Before-and-after object listings
Content starts
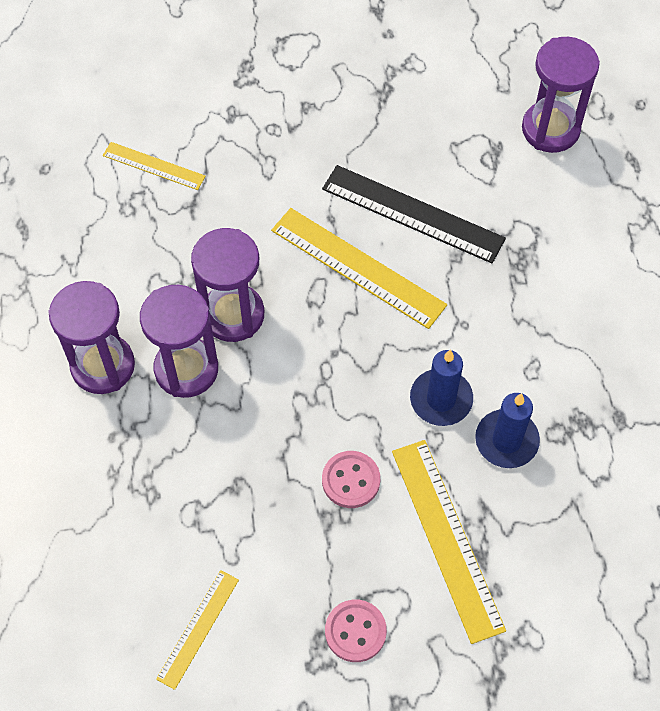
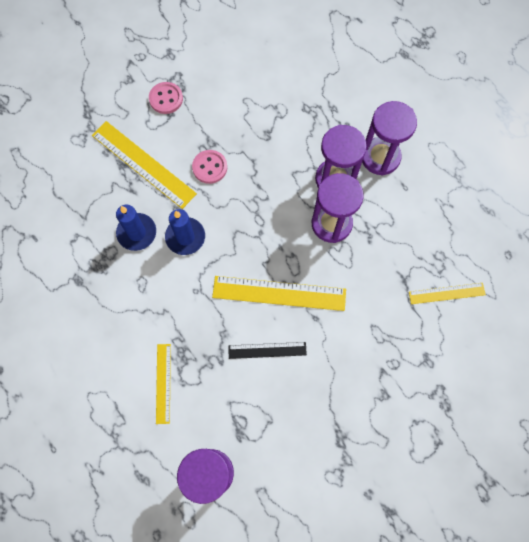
camera: 150 degrees right, 10 degrees up
(198, 629) = (241, 63): yellow ruler -> yellow ruler (163, 383)
(413, 213) = (267, 350): black ruler -> black ruler, size x0.57

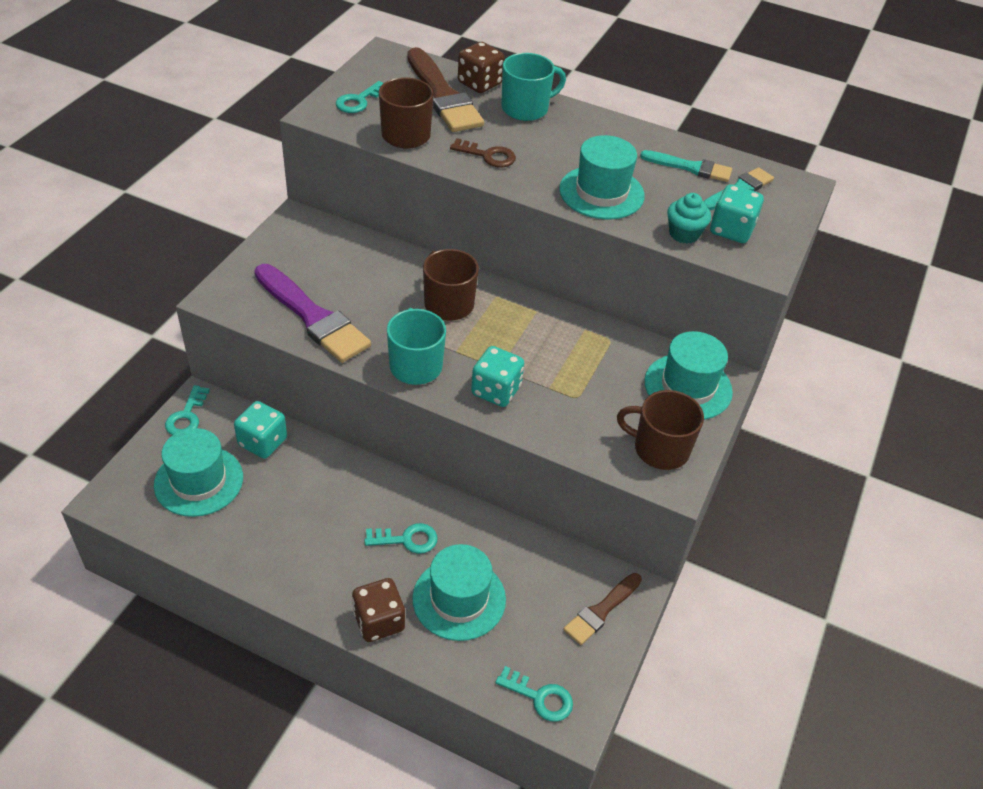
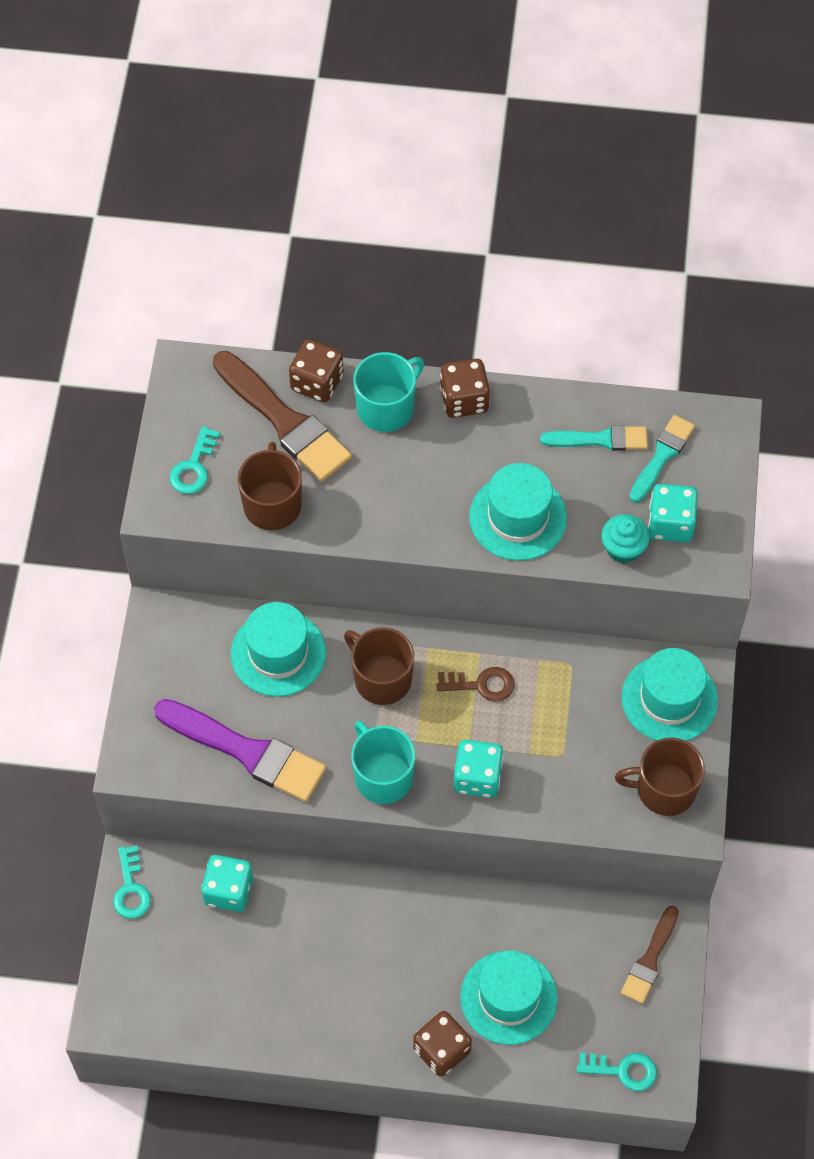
camera: 15 degrees left, 15 degrees up
(199, 481) = (187, 963): turquoise hat -> turquoise hat (278, 653)
(407, 539) = (430, 951): turquoise key -> none
(488, 156) = (375, 505): brown key -> brown key (481, 684)
(589, 120) = (464, 400): none -> brown dice

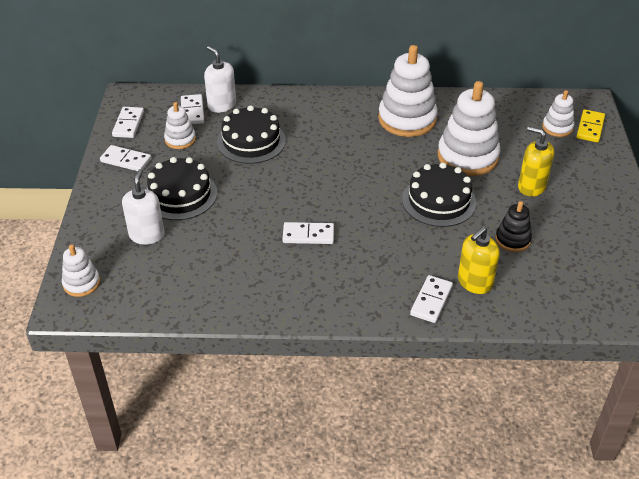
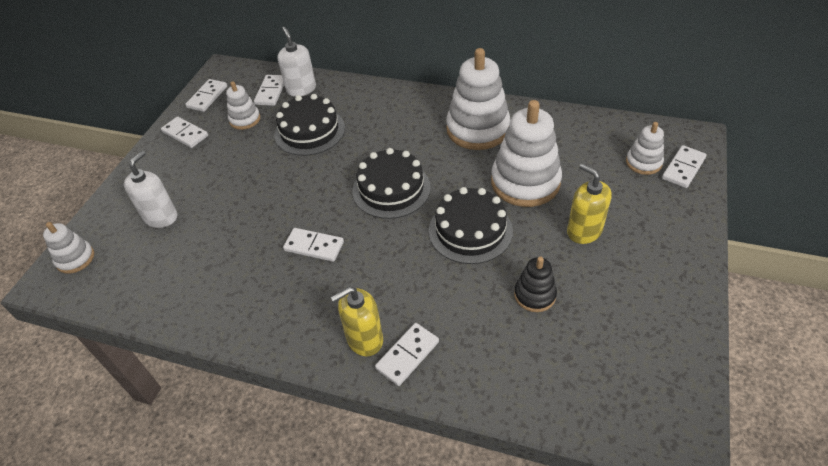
camera: 20 degrees right, 5 degrees up
(180, 195) = (214, 178): black cake -> black cake (391, 189)
(474, 282) = (467, 342): yellow soap dispenser -> yellow soap dispenser (364, 339)
(590, 128) = (683, 168): yellow domino -> white domino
Content ends
TASK TO COMPLETE
Excluding all pictures, output exactly the lines from the line containing "(589, 120) = (464, 400): none -> brown dice" through the last line of the entries above.

TASK OUTPUT
(589, 120) = (464, 400): none -> brown dice

camera: 20 degrees right, 5 degrees up
(180, 195) = (214, 178): black cake -> black cake (391, 189)
(474, 282) = (467, 342): yellow soap dispenser -> yellow soap dispenser (364, 339)
(590, 128) = (683, 168): yellow domino -> white domino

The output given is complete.